Your answer should be only the lines below from the one with "camera: 60 degrees left, 15 degrees up" to the one with "(466, 203) = (382, 305): none -> green camera", repeated exactly, ends included.
═══ Exercise materials ═══
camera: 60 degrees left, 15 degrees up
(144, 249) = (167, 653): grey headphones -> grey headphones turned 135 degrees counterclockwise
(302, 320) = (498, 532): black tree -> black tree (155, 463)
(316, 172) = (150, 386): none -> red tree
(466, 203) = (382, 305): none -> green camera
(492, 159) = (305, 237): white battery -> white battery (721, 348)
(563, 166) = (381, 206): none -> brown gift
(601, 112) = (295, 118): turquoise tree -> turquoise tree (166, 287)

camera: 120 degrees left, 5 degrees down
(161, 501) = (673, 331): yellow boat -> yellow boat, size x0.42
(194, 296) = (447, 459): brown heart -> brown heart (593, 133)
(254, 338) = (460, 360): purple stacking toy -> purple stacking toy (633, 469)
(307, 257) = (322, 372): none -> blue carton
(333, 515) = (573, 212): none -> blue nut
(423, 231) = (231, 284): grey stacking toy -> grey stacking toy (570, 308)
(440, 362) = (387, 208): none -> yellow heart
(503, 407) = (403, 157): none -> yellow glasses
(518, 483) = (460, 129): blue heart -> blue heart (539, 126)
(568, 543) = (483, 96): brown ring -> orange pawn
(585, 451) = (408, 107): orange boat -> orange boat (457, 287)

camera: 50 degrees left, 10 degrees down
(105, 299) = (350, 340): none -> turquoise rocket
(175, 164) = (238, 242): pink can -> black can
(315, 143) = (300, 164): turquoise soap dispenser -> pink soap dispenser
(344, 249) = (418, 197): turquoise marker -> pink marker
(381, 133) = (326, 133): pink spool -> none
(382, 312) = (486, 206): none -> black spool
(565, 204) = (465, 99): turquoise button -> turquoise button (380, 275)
═══
═══ Exercise materials ═══
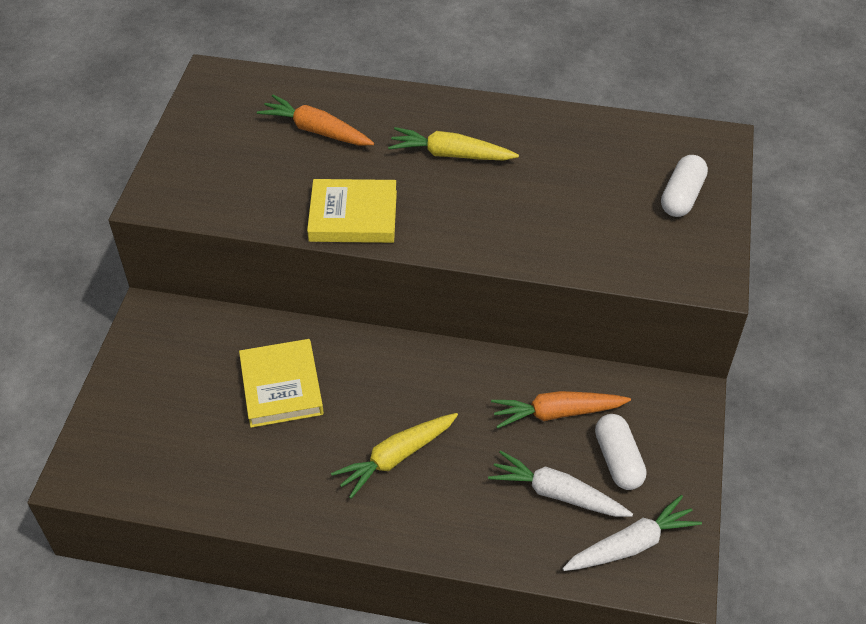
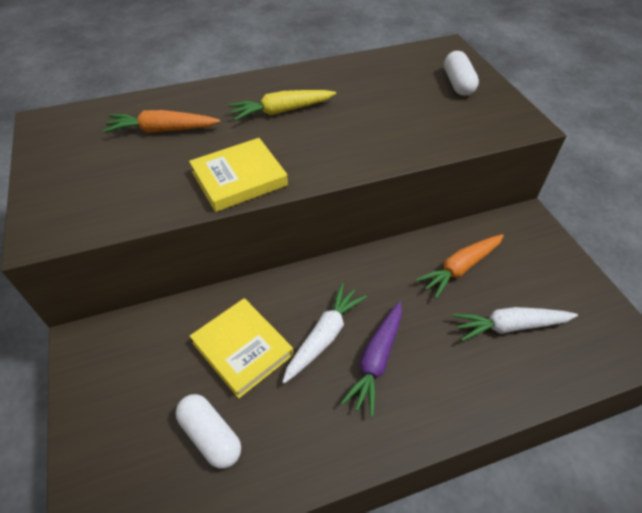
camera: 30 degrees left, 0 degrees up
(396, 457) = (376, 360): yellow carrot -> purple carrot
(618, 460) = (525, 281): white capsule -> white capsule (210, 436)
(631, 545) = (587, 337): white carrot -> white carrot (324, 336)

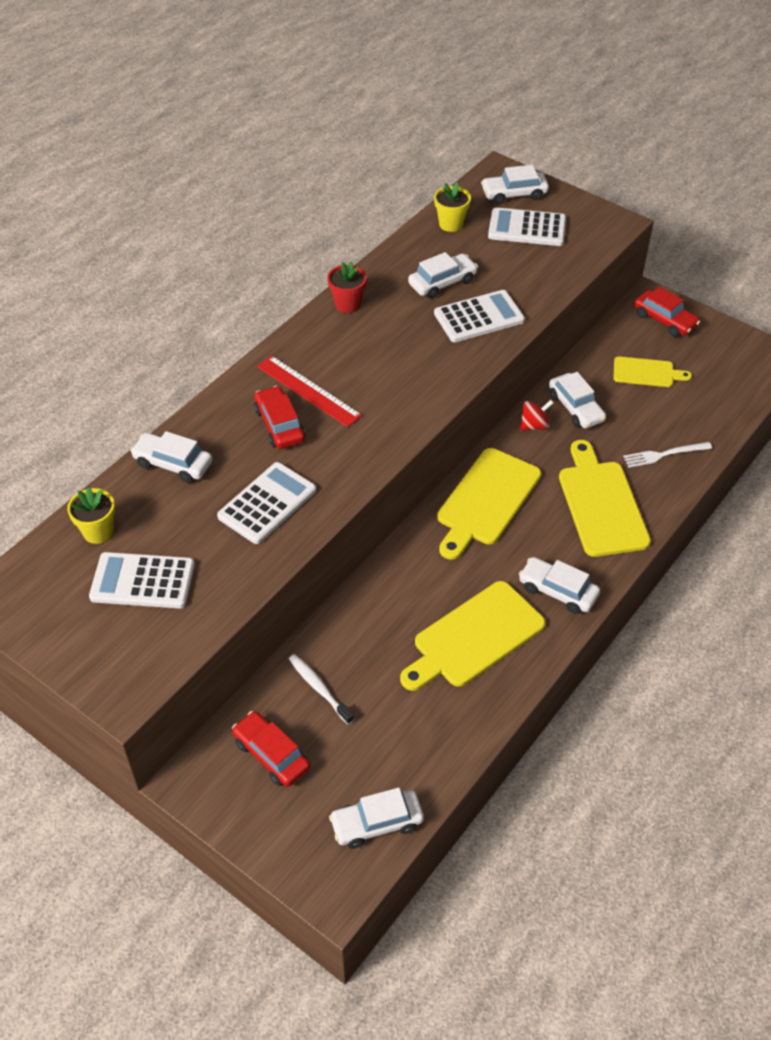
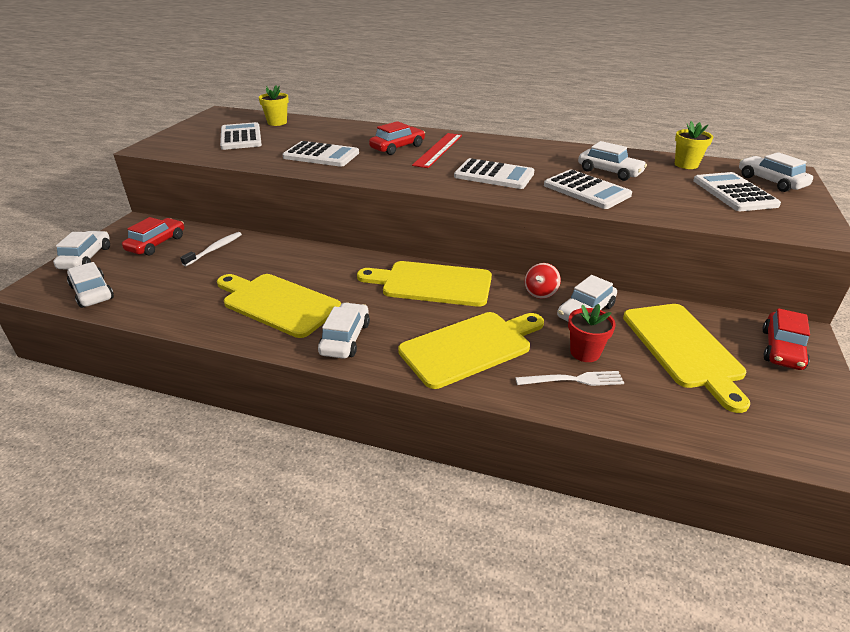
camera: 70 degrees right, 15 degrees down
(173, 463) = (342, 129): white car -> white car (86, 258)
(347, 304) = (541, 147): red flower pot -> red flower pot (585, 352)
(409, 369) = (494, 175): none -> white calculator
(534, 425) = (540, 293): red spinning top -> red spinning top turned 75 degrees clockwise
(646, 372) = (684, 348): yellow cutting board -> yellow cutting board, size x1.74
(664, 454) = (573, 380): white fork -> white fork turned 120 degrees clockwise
═══
═══ Exercise materials ═══
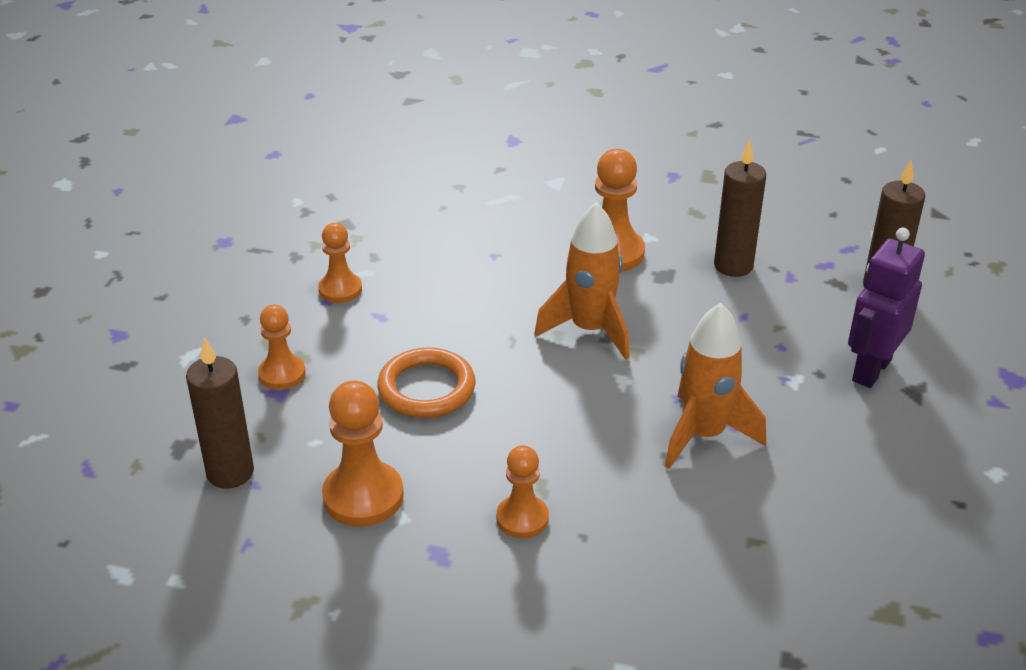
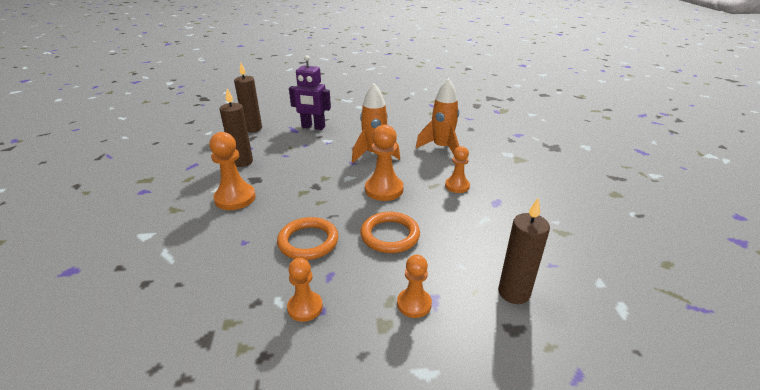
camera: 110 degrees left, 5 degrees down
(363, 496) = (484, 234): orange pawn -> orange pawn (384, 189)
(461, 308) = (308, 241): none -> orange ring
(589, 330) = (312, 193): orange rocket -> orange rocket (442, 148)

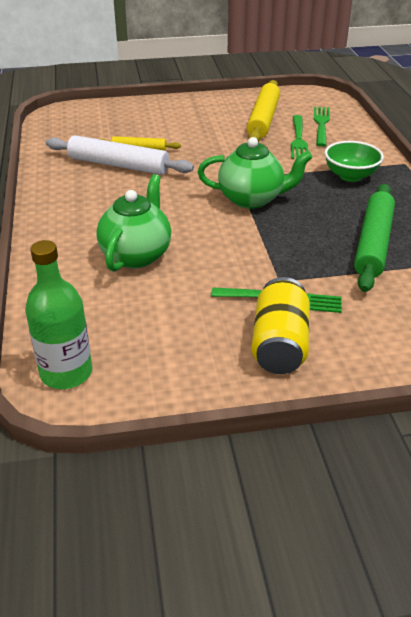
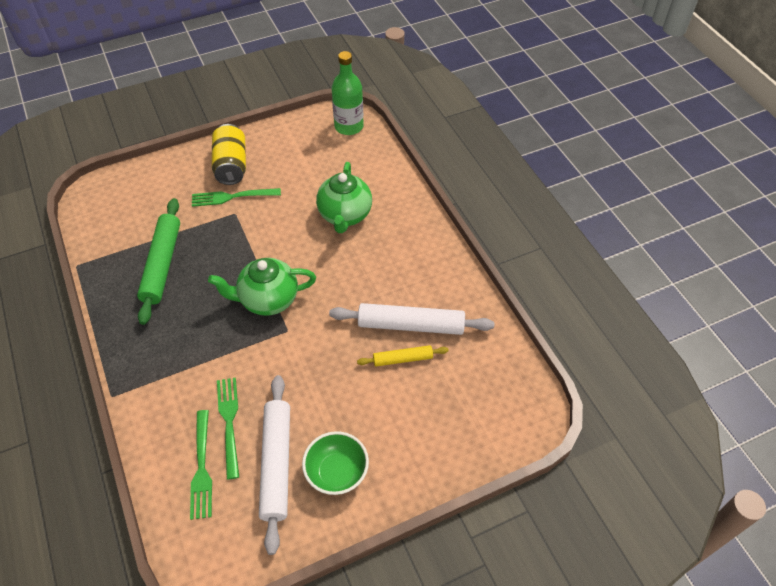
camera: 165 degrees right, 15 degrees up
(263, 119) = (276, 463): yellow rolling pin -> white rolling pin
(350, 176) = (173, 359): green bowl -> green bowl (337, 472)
═══
Solution for this exercise:
camera: 60 degrees left, 15 degrees up
(144, 249) = (167, 653): grey headphones -> grey headphones turned 135 degrees counterclockwise
(302, 320) = (498, 532): black tree -> black tree (155, 463)
(316, 172) = (150, 386): none -> red tree
(466, 203) = (382, 305): none -> green camera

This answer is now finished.